**** INPUT RECORDS

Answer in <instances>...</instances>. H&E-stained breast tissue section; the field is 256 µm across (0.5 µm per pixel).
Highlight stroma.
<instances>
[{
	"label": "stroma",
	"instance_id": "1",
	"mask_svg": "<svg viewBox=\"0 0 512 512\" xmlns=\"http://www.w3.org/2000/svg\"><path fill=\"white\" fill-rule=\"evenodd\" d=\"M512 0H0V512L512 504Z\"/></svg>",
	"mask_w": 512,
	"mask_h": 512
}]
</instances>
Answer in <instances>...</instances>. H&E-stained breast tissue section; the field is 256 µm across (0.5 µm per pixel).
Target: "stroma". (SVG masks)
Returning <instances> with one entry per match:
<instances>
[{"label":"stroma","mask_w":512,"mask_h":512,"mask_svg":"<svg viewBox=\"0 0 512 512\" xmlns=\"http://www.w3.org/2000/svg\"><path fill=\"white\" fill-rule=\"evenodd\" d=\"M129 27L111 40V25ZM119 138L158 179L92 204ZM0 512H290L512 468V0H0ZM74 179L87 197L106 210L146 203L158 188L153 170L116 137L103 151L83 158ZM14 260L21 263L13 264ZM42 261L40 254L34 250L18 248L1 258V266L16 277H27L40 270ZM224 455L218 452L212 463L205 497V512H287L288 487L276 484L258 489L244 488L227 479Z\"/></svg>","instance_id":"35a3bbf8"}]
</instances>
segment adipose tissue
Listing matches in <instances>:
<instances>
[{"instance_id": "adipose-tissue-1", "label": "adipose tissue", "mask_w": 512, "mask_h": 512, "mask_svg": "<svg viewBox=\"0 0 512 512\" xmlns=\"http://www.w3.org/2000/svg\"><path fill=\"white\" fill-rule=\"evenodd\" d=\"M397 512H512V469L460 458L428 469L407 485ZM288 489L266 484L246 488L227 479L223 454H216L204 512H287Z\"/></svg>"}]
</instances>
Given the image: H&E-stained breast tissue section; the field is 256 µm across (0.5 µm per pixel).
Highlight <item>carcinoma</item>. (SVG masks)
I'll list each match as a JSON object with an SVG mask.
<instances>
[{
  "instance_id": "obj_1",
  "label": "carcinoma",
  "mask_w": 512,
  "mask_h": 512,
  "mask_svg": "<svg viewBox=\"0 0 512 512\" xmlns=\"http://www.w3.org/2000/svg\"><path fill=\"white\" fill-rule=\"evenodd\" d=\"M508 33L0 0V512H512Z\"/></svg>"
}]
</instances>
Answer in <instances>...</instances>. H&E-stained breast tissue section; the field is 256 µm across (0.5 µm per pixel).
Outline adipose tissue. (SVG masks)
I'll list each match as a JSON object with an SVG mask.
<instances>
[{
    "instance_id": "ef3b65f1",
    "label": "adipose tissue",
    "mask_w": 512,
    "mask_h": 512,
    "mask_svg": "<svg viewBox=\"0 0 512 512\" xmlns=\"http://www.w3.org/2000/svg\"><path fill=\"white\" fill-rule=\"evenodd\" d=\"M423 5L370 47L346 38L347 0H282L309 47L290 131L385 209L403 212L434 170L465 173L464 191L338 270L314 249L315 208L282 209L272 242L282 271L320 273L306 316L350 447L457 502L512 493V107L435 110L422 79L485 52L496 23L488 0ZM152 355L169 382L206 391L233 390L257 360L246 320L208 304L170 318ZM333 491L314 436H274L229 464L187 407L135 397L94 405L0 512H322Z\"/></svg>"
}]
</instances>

********

→ **PROBLEM STATEMENT**: In this exercise, repeat all entries exactly.

→ **EXERCISE RESPONSE**:
Answer in <instances>...</instances>. H&E-stained breast tissue section; the field is 256 µm across (0.5 µm per pixel).
Highlight stroma.
<instances>
[{
	"label": "stroma",
	"instance_id": "1",
	"mask_svg": "<svg viewBox=\"0 0 512 512\" xmlns=\"http://www.w3.org/2000/svg\"><path fill=\"white\" fill-rule=\"evenodd\" d=\"M512 0H0V512L512 504Z\"/></svg>",
	"mask_w": 512,
	"mask_h": 512
}]
</instances>
Answer in <instances>...</instances>. H&E-stained breast tissue section; the field is 256 µm across (0.5 µm per pixel).
Target: "stroma". (SVG masks)
Returning <instances> with one entry per match:
<instances>
[{"label":"stroma","mask_w":512,"mask_h":512,"mask_svg":"<svg viewBox=\"0 0 512 512\" xmlns=\"http://www.w3.org/2000/svg\"><path fill=\"white\" fill-rule=\"evenodd\" d=\"M129 27L111 40V25ZM119 138L158 179L92 204ZM0 512H290L512 468V0H0ZM74 179L87 197L106 210L146 203L158 188L153 170L116 137L103 151L83 158ZM14 260L21 263L13 264ZM42 261L40 254L34 250L18 248L1 258V266L16 277H27L40 270ZM224 455L218 452L212 463L205 497V512H287L288 487L276 484L258 489L244 488L227 479Z\"/></svg>","instance_id":"35a3bbf8"}]
</instances>
segment adipose tissue
Listing matches in <instances>:
<instances>
[{"instance_id": "adipose-tissue-1", "label": "adipose tissue", "mask_w": 512, "mask_h": 512, "mask_svg": "<svg viewBox=\"0 0 512 512\" xmlns=\"http://www.w3.org/2000/svg\"><path fill=\"white\" fill-rule=\"evenodd\" d=\"M397 512H512V469L460 458L428 469L407 485ZM288 489L266 484L246 488L227 479L223 454H216L204 512H287Z\"/></svg>"}]
</instances>
Given the image: H&E-stained breast tissue section; the field is 256 µm across (0.5 µm per pixel).
Highlight <item>carcinoma</item>. (SVG masks)
I'll list each match as a JSON object with an SVG mask.
<instances>
[{
  "instance_id": "obj_1",
  "label": "carcinoma",
  "mask_w": 512,
  "mask_h": 512,
  "mask_svg": "<svg viewBox=\"0 0 512 512\" xmlns=\"http://www.w3.org/2000/svg\"><path fill=\"white\" fill-rule=\"evenodd\" d=\"M508 33L0 0V512H512Z\"/></svg>"
}]
</instances>
Answer in <instances>...</instances>. H&E-stained breast tissue section; the field is 256 µm across (0.5 µm per pixel).
Outline adipose tissue. (SVG masks)
I'll list each match as a JSON object with an SVG mask.
<instances>
[{
    "instance_id": "ef3b65f1",
    "label": "adipose tissue",
    "mask_w": 512,
    "mask_h": 512,
    "mask_svg": "<svg viewBox=\"0 0 512 512\" xmlns=\"http://www.w3.org/2000/svg\"><path fill=\"white\" fill-rule=\"evenodd\" d=\"M423 5L370 47L346 38L347 0H282L309 47L290 131L385 209L403 212L434 170L465 173L464 191L338 270L314 249L315 208L282 209L272 242L282 271L320 273L306 316L350 447L457 502L512 493V107L435 110L422 79L485 52L496 23L488 0ZM152 355L169 382L206 391L233 390L257 360L246 320L208 304L170 318ZM333 491L314 436H274L229 464L187 407L135 397L94 405L0 512H322Z\"/></svg>"
}]
</instances>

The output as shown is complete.